**Assigned task**
Give back exactly the stretch of data below from the line holding "U1 pin BYP: VO -> none" through the line holding "R102: 4.7k (5V, SEL2) -> 39k (5V, SEL2)", both ends included, and leave the remaining lines out.

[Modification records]
________
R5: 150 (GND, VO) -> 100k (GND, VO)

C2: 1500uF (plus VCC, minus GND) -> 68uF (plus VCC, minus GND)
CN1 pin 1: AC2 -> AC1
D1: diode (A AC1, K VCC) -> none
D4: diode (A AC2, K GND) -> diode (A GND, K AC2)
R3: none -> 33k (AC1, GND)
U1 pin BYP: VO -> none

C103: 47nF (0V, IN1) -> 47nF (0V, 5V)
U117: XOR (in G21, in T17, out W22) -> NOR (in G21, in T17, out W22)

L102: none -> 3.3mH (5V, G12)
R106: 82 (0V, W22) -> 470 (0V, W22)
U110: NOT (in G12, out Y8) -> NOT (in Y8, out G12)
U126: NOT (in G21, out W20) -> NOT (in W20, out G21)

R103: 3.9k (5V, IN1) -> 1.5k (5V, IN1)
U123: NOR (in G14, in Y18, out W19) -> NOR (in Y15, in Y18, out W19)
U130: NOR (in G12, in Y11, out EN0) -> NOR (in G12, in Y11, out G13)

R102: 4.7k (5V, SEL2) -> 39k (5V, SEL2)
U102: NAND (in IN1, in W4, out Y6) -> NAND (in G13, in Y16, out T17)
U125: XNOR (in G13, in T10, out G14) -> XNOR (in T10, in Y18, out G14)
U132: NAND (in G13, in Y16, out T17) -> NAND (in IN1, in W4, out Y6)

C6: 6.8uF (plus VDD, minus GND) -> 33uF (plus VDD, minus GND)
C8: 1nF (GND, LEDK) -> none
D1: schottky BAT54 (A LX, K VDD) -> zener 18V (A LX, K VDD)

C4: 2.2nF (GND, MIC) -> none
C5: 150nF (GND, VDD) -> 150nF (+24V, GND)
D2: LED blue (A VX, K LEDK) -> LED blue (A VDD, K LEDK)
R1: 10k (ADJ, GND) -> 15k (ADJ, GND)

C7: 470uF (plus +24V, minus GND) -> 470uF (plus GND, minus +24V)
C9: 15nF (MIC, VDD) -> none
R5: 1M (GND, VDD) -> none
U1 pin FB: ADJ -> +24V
________
**Finished exercise**
U1 pin BYP: VO -> none

C103: 47nF (0V, IN1) -> 47nF (0V, 5V)
U117: XOR (in G21, in T17, out W22) -> NOR (in G21, in T17, out W22)

L102: none -> 3.3mH (5V, G12)
R106: 82 (0V, W22) -> 470 (0V, W22)
U110: NOT (in G12, out Y8) -> NOT (in Y8, out G12)
U126: NOT (in G21, out W20) -> NOT (in W20, out G21)

R103: 3.9k (5V, IN1) -> 1.5k (5V, IN1)
U123: NOR (in G14, in Y18, out W19) -> NOR (in Y15, in Y18, out W19)
U130: NOR (in G12, in Y11, out EN0) -> NOR (in G12, in Y11, out G13)

R102: 4.7k (5V, SEL2) -> 39k (5V, SEL2)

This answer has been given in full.